Say, as a bare number, how many lines of the listing contain "white".

═════ Data for this exercise

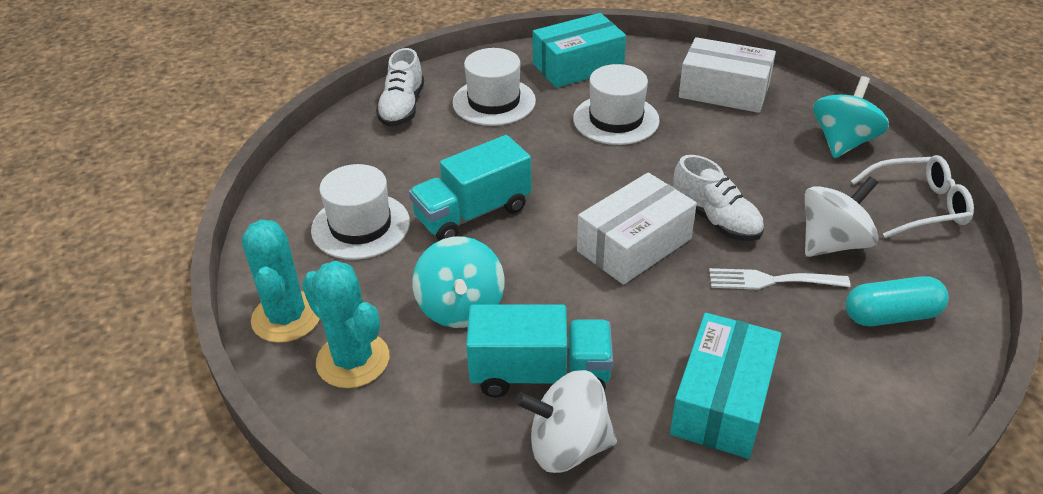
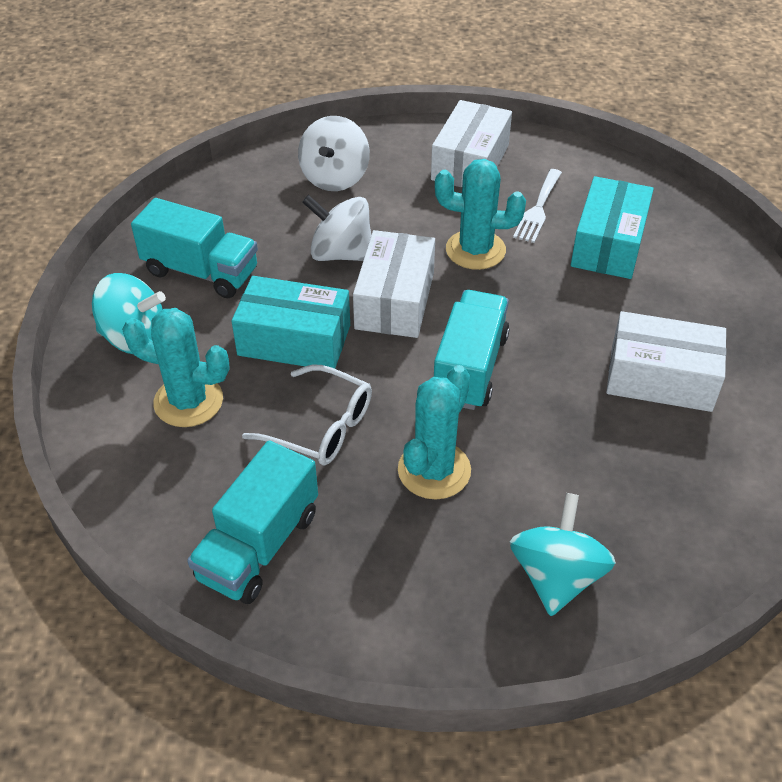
turquoise cactus: 2 -> 3
turquoise capsule: 1 -> 0
turquoise truck: 2 -> 3
white box: 2 -> 3
white hat: 3 -> 0
white shoe: 2 -> 0

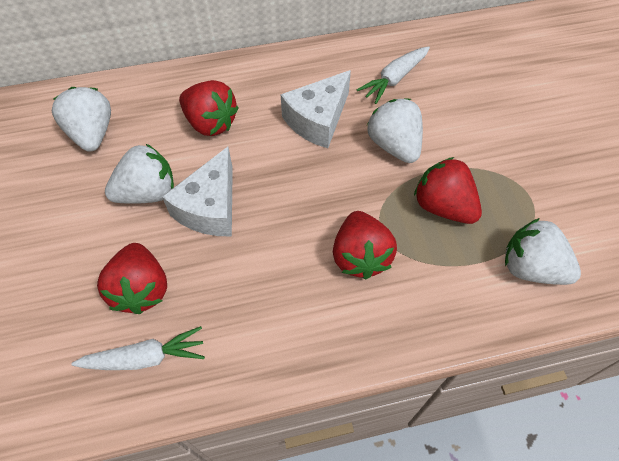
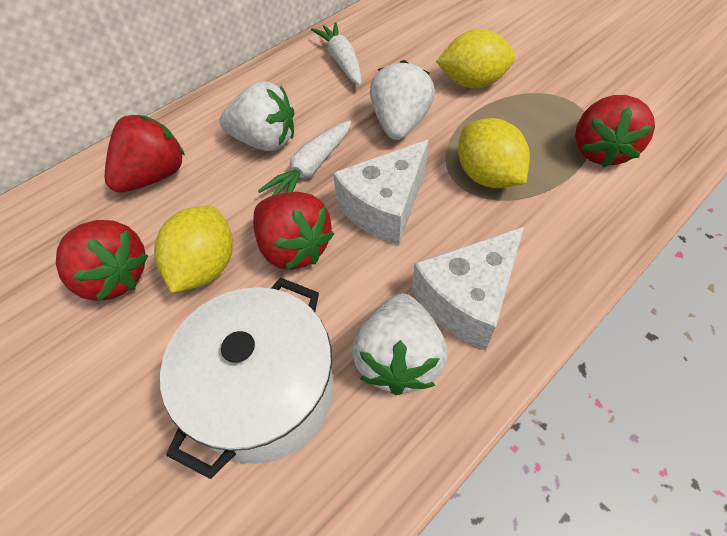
white pot: 0 -> 1
white strawberry: 4 -> 3
yellow lemon: 0 -> 3

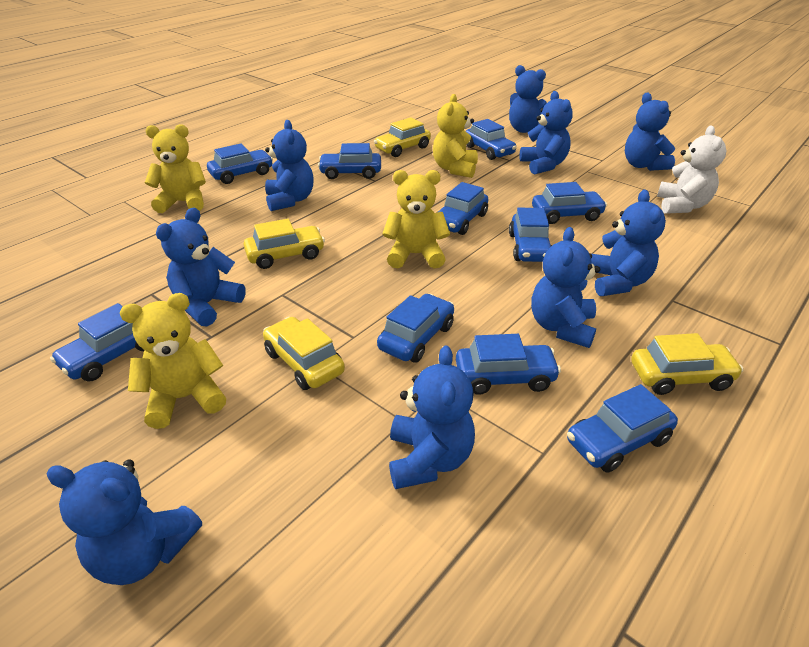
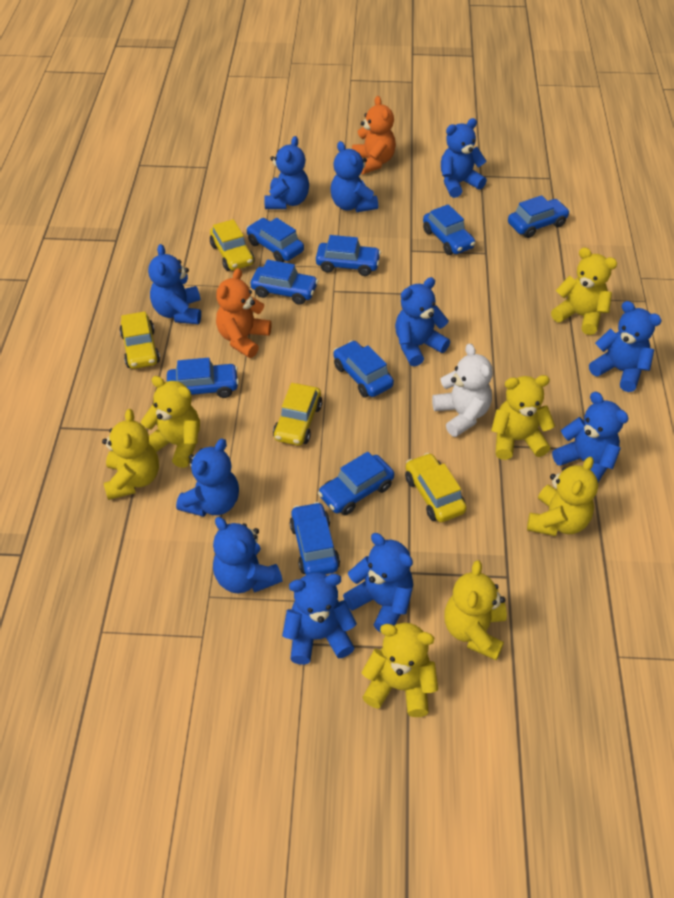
blue car: 10 -> 9
blue teddy bear: 9 -> 11
orange teddy bear: 0 -> 2
yellow teddy bear: 4 -> 7

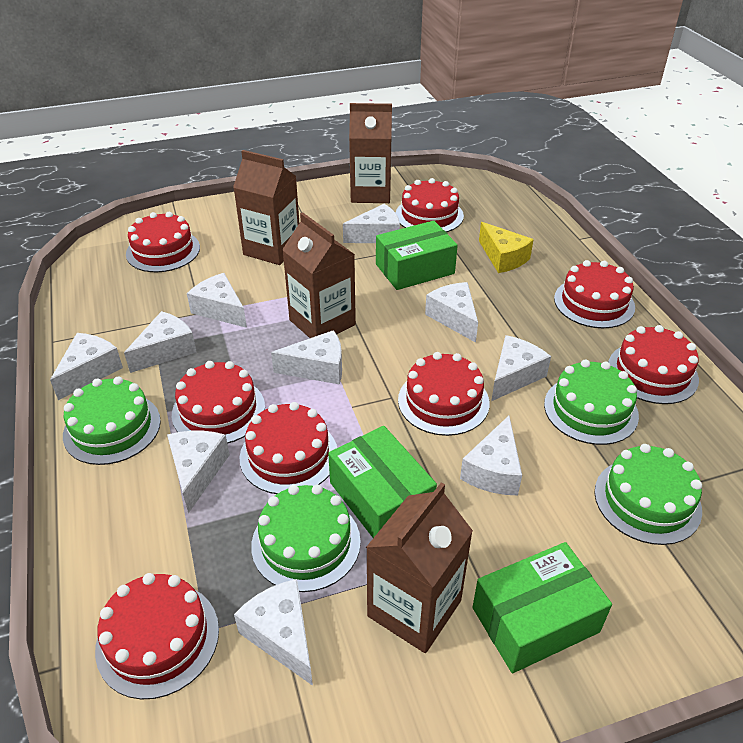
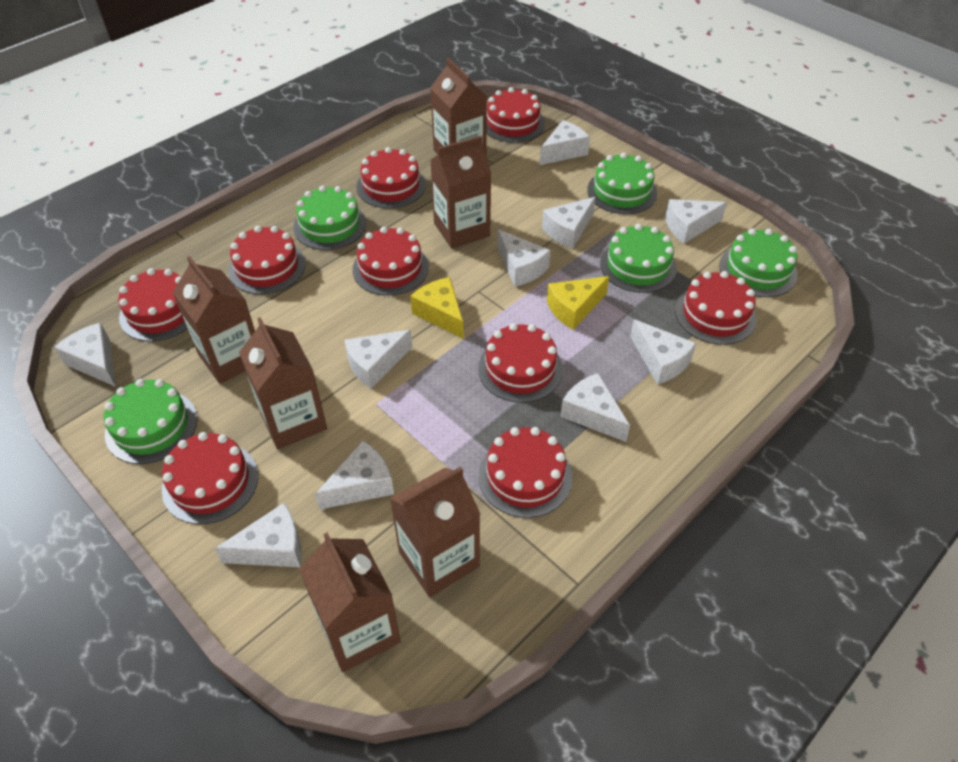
brown carton: 4 -> 6
green box: 3 -> 0
green cake: 4 -> 5
red cake: 8 -> 9
yellow cheese: 1 -> 2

══════════

**Answer box**
5